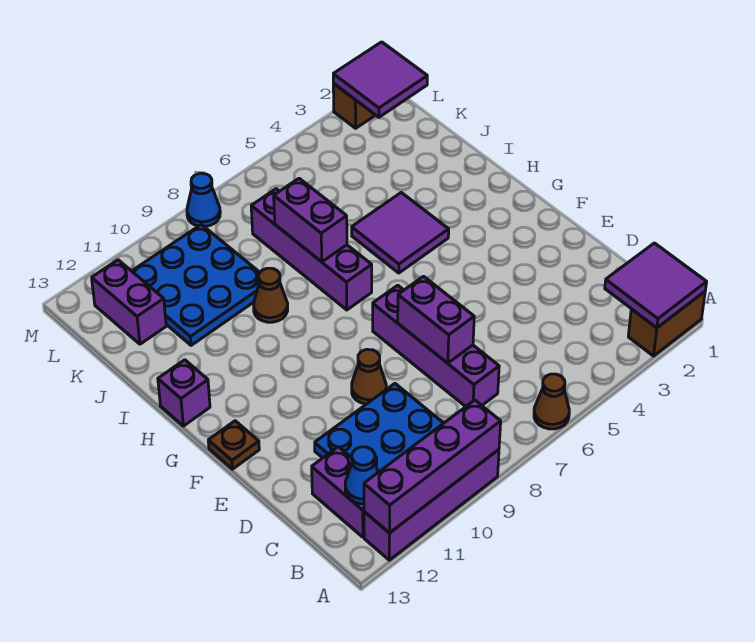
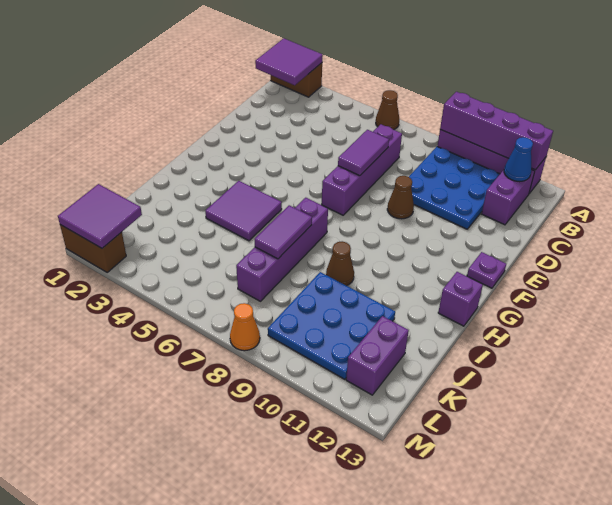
purple brick D7:E7 level 2 -> purple tile D7:E7 level 2
brown plate F13 level 1 -> purple plate F13 level 1
purple brick I7:J7 level 2 -> purple tile I7:J7 level 2
blue cone M8 level 1 -> orange cone M8 level 1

....................

• _About this task_: Would you print the listing above in full, exactly, but with no pictures?

• _Problem solution_:
purple brick D7:E7 level 2 -> purple tile D7:E7 level 2
brown plate F13 level 1 -> purple plate F13 level 1
purple brick I7:J7 level 2 -> purple tile I7:J7 level 2
blue cone M8 level 1 -> orange cone M8 level 1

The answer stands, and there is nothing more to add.